What is being asked: Could the listing be repeated exactly, with every picture dropped?
▼
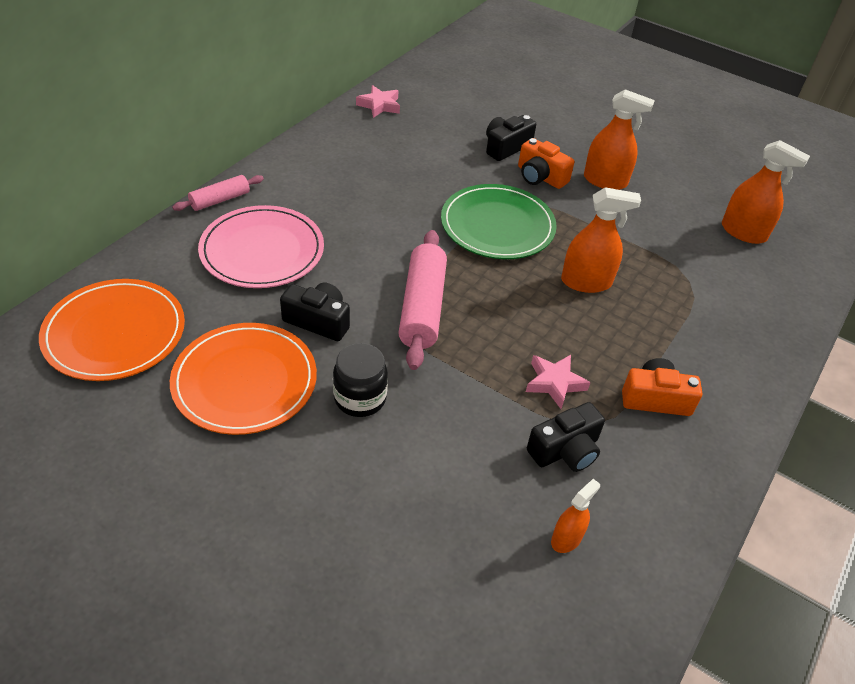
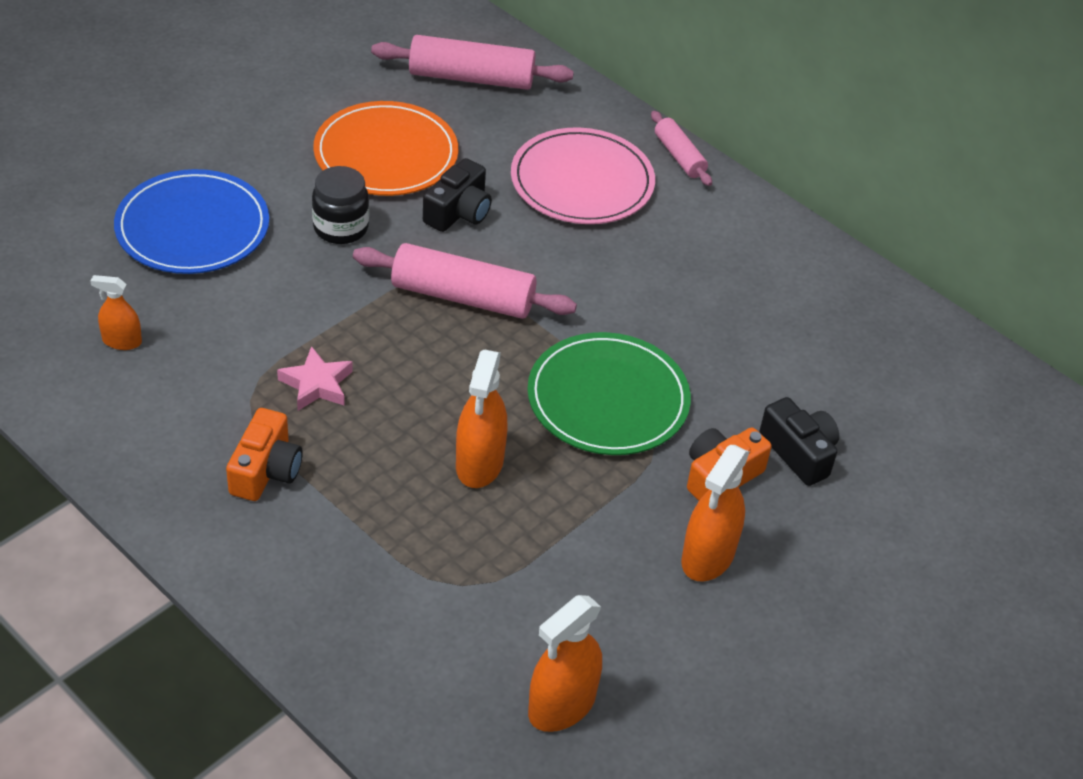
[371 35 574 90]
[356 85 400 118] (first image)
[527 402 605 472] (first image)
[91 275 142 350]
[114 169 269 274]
▲
Result:
[371 35 574 90]
[356 85 400 118] (first image)
[527 402 605 472] (first image)
[91 275 142 350]
[114 169 269 274]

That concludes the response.